=== Source data ===
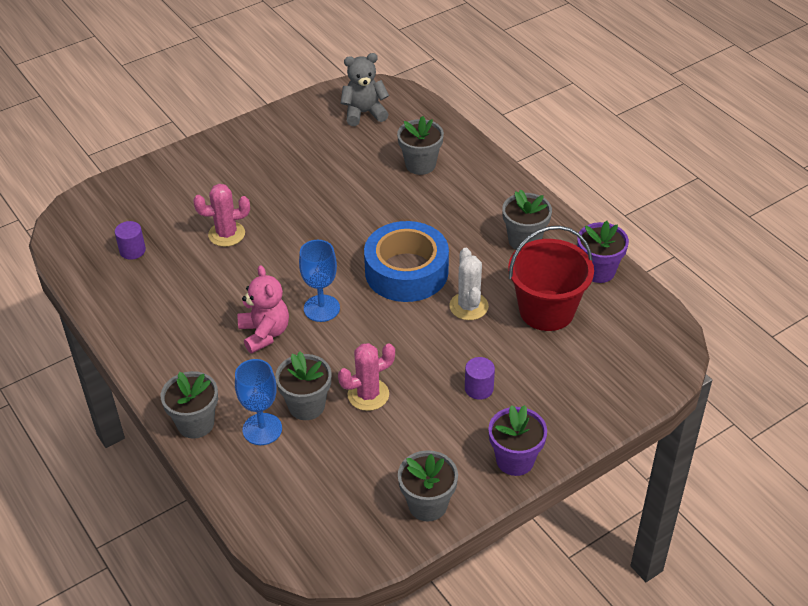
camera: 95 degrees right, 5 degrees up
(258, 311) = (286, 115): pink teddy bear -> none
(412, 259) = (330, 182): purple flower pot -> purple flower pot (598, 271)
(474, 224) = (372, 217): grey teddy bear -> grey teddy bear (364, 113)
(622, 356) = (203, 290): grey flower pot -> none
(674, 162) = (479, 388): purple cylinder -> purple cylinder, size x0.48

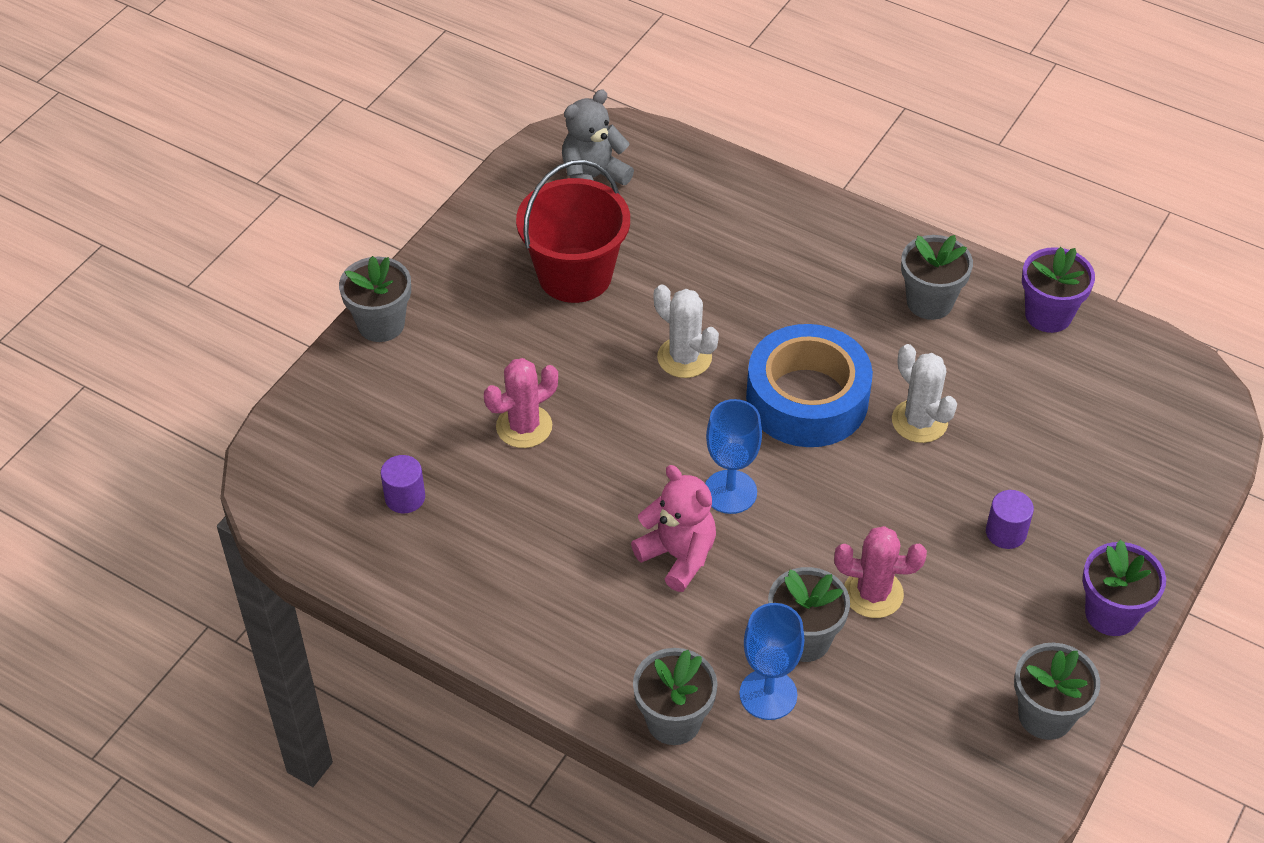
camera: 25 degrees left, 5 degrees up
(348, 226) = (684, 357): none -> white cactus
(368, 395) = (873, 593): pink cactus -> pink cactus turned 60 degrees clockwise
(420, 165) = (722, 234): grey flower pot -> grey flower pot (381, 324)
(546, 310) = (1020, 393): red bucket -> red bucket (575, 275)

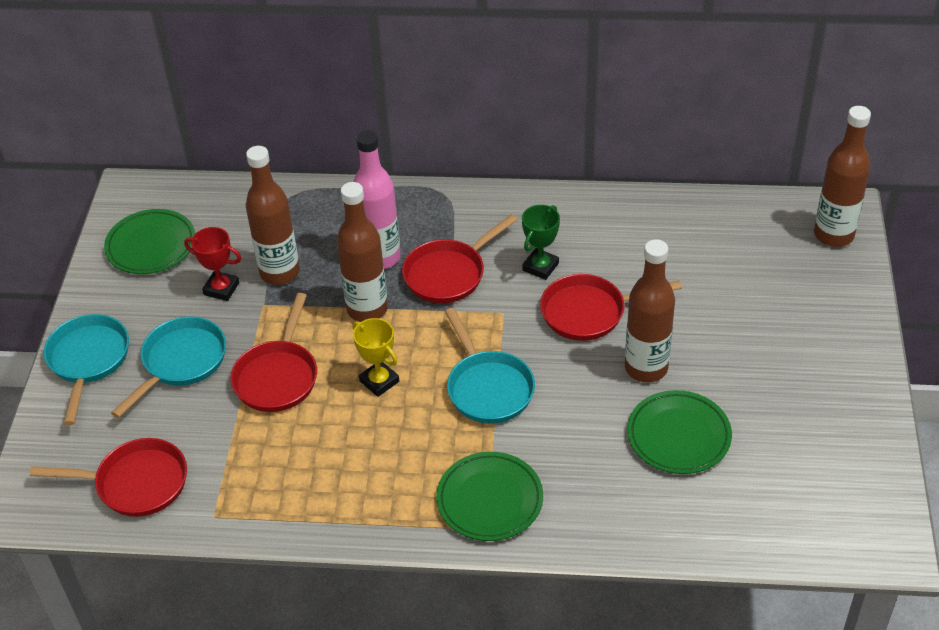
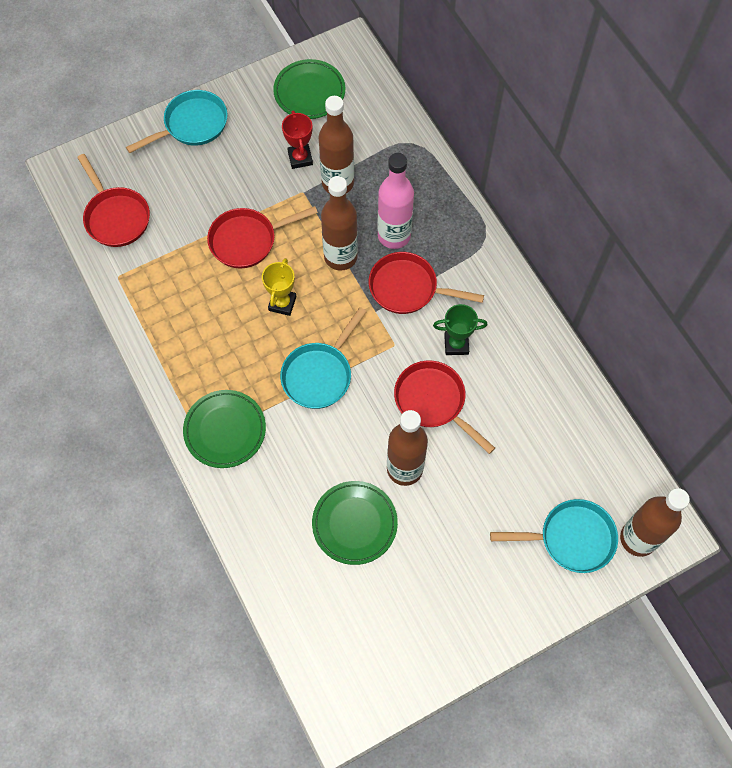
camera: 55 degrees right, 20 degrees up
(181, 362) = (223, 177): turquoise pan -> turquoise pan (571, 538)

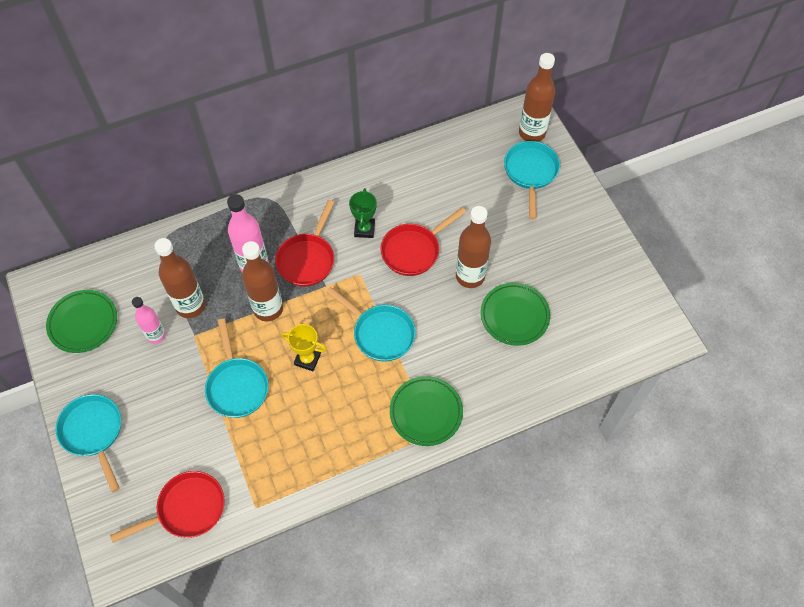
camera: 85 degrees left, 5 degrees down
(247, 240) = (237, 386): red pan -> turquoise pan
(300, 158) = (156, 335): red trophy -> pink bottle

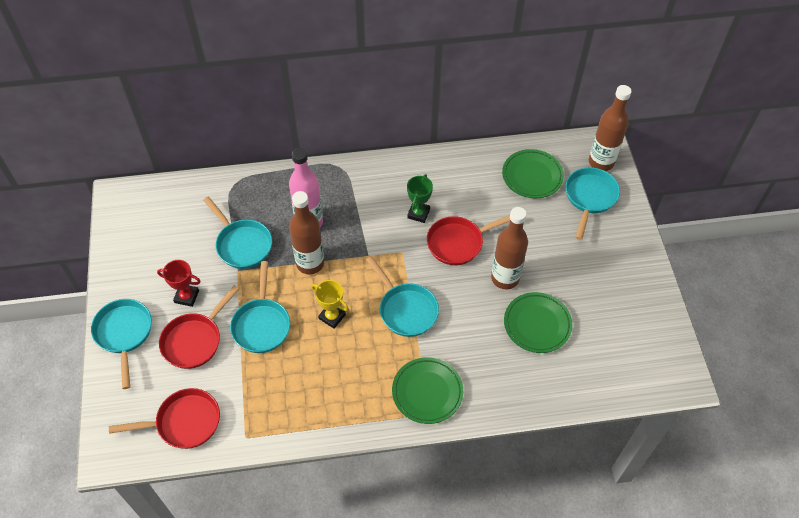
camera: 15 degrees right, 5 degrees down
(83, 323) = (145, 237): green plate -> green plate (532, 176)
(148, 376) = (186, 296): none -> red trophy
(156, 335) = (204, 263): pink bottle -> none
(190, 306) = (242, 244): brown bottle -> turquoise pan
(307, 259) = (358, 228): red pan -> red pan (195, 340)

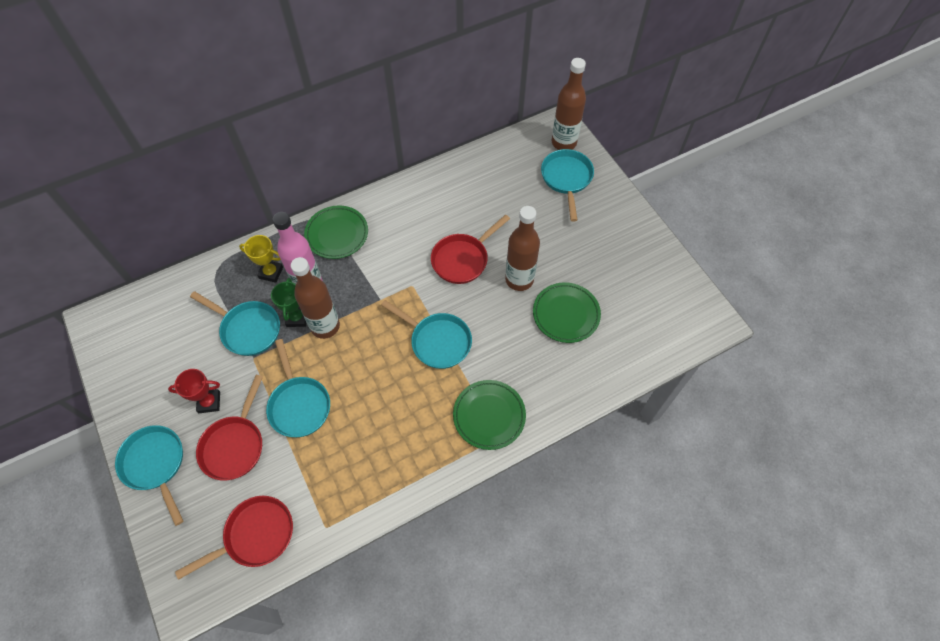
camera: 20 degrees left, 5 degrees up
(332, 316) = (367, 372): yellow trophy -> yellow trophy (271, 272)
(418, 213) = (413, 243): green trophy -> green trophy (297, 318)
(532, 176) = (506, 174): green plate -> green plate (337, 234)

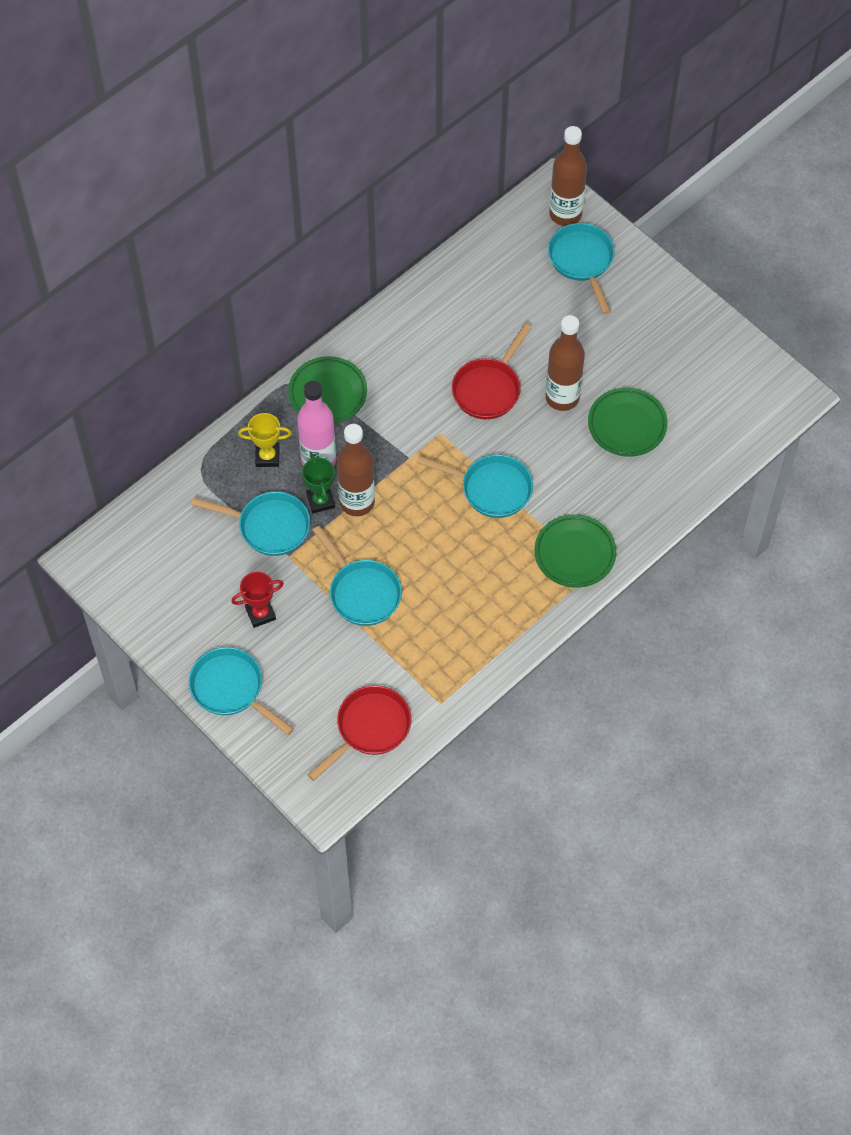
camera: 15 degrees left, 0 degrees up
(235, 445) = (309, 649): red pan -> none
===
Repeat the entries faithfully. Any picture gets left out.

camera: 95 degrees right, 5 degrees up
(258, 311) = (286, 115): pink teddy bear -> none
(412, 259) = (330, 182): purple flower pot -> purple flower pot (598, 271)
(474, 224) = (372, 217): grey teddy bear -> grey teddy bear (364, 113)
(622, 356) = (203, 290): grey flower pot -> none
(674, 162) = (479, 388): purple cylinder -> purple cylinder, size x0.48

camera: 25 degrees left, 5 degrees up
(348, 226) = (684, 357): none -> white cactus
(368, 395) = (873, 593): pink cactus -> pink cactus turned 60 degrees clockwise
(420, 165) = (722, 234): grey flower pot -> grey flower pot (381, 324)
(546, 310) = (1020, 393): red bucket -> red bucket (575, 275)

camera: 55 degrees right, 20 degrees up
(181, 362) = (223, 177): turquoise pan -> turquoise pan (571, 538)

camera: 85 degrees left, 5 degrees down
(247, 240) = (237, 386): red pan -> turquoise pan
(300, 158) = (156, 335): red trophy -> pink bottle

camera: 15 degrees right, 5 degrees down
(83, 323) = (145, 237): green plate -> green plate (532, 176)
(148, 376) = (186, 296): none -> red trophy
(156, 335) = (204, 263): pink bottle -> none
(190, 306) = (242, 244): brown bottle -> turquoise pan
(307, 259) = (358, 228): red pan -> red pan (195, 340)

camera: 20 degrees left, 5 degrees up
(332, 316) = (367, 372): yellow trophy -> yellow trophy (271, 272)
(418, 213) = (413, 243): green trophy -> green trophy (297, 318)
(532, 176) = (506, 174): green plate -> green plate (337, 234)

camera: 15 degrees left, 0 degrees up
(235, 445) = (309, 649): red pan -> none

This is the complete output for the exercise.